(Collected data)
================================

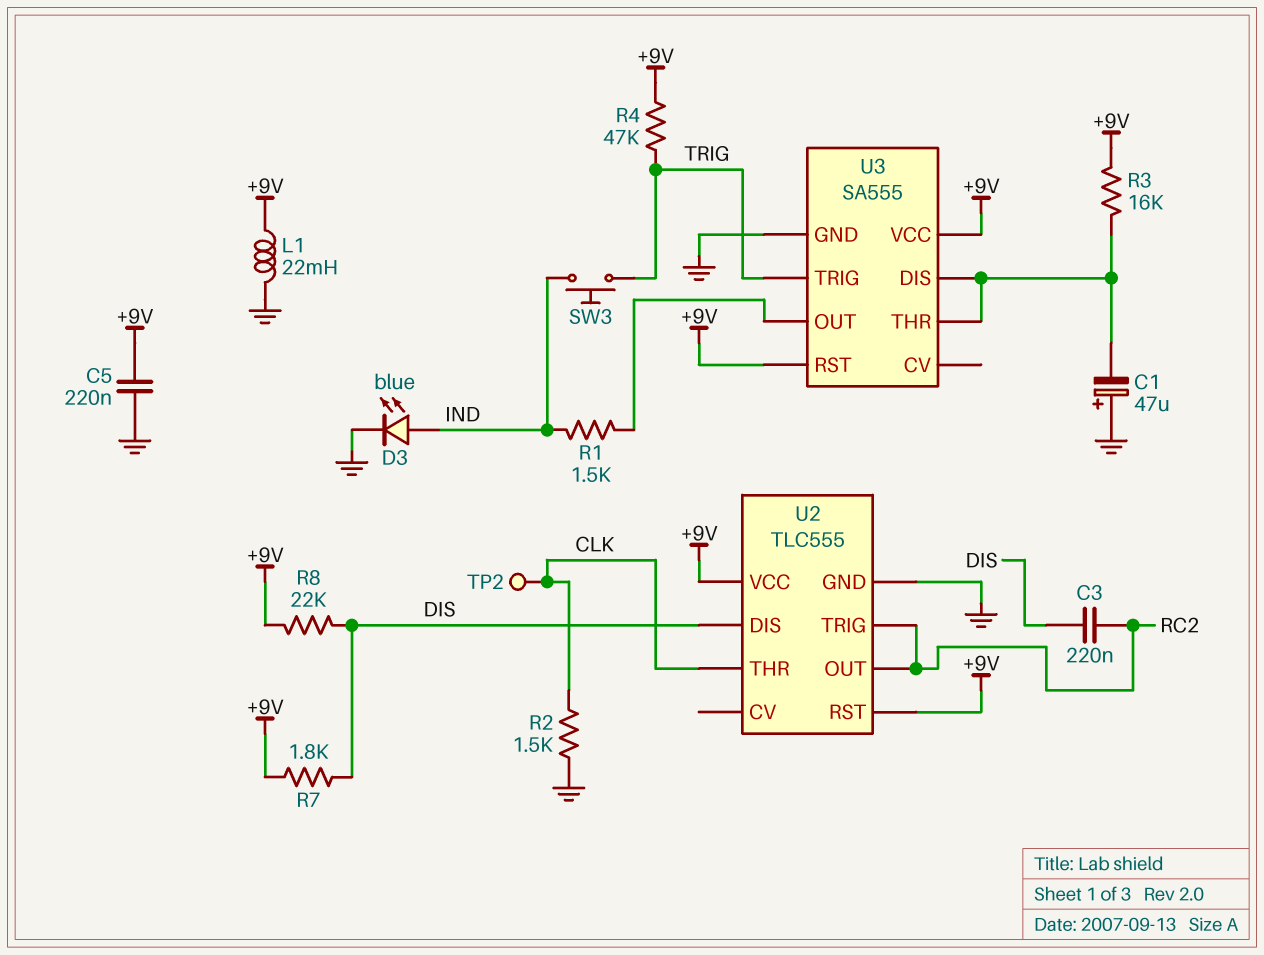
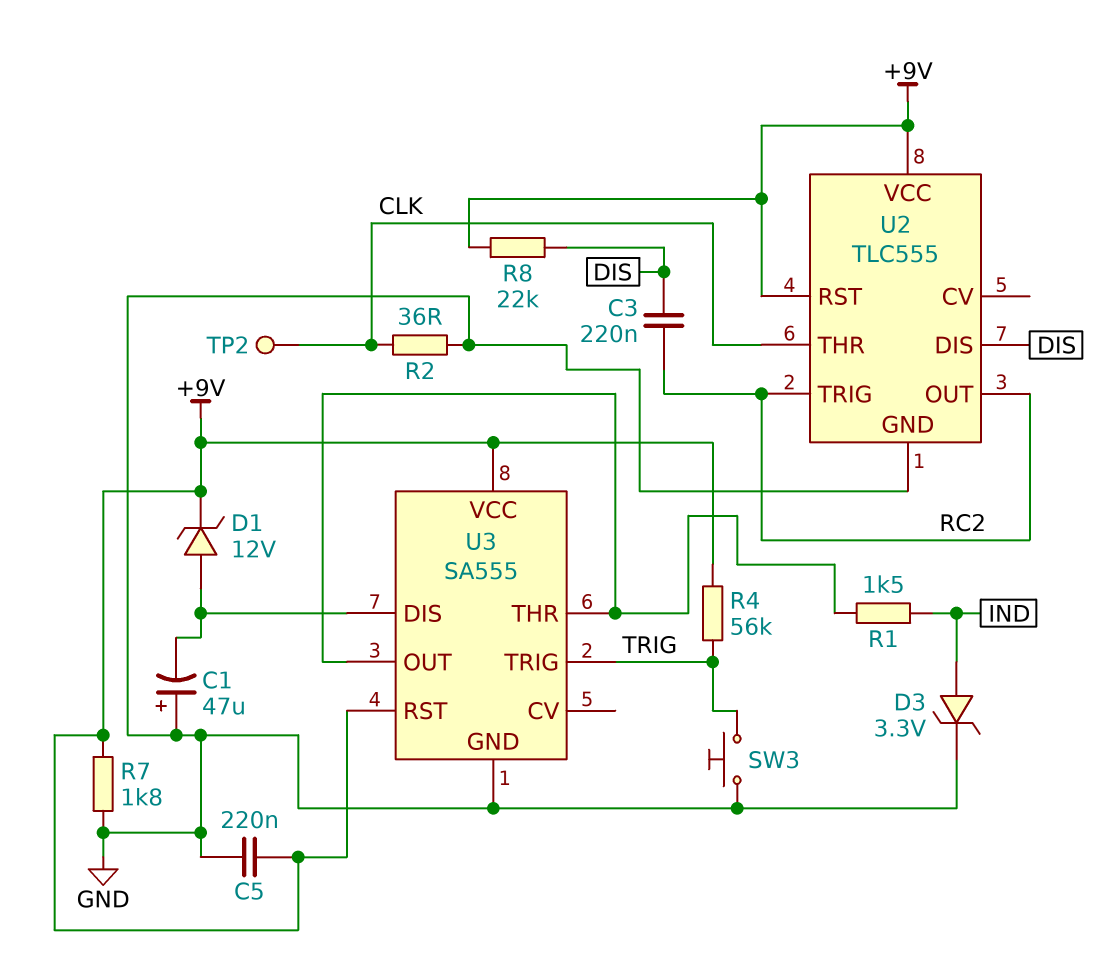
D1: none -> zener 12V (A U3/DIS, K +9V)
D3: LED blue (A IND, K GND) -> zener 3.3V (A IND, K GND)
L1: 22mH (+9V, GND) -> none
R2: 1.5k (CLK, GND) -> 36 (CLK, GND)
R3: 16k (+9V, U3/DIS) -> none
R4: 47k (+9V, TRIG) -> 56k (+9V, TRIG)
R7: 1.8k (+9V, DIS) -> 1.8k (+9V, GND)
SW3: button (IND, TRIG) -> button (GND, TRIG)
U3 pin THR: U3/DIS -> U3/OUT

================================

WORK ORDER: From the first line to the last, set down the data exactly, without the pictures.

SOLVED PROBLEM:
D1: none -> zener 12V (A U3/DIS, K +9V)
D3: LED blue (A IND, K GND) -> zener 3.3V (A IND, K GND)
L1: 22mH (+9V, GND) -> none
R2: 1.5k (CLK, GND) -> 36 (CLK, GND)
R3: 16k (+9V, U3/DIS) -> none
R4: 47k (+9V, TRIG) -> 56k (+9V, TRIG)
R7: 1.8k (+9V, DIS) -> 1.8k (+9V, GND)
SW3: button (IND, TRIG) -> button (GND, TRIG)
U3 pin THR: U3/DIS -> U3/OUT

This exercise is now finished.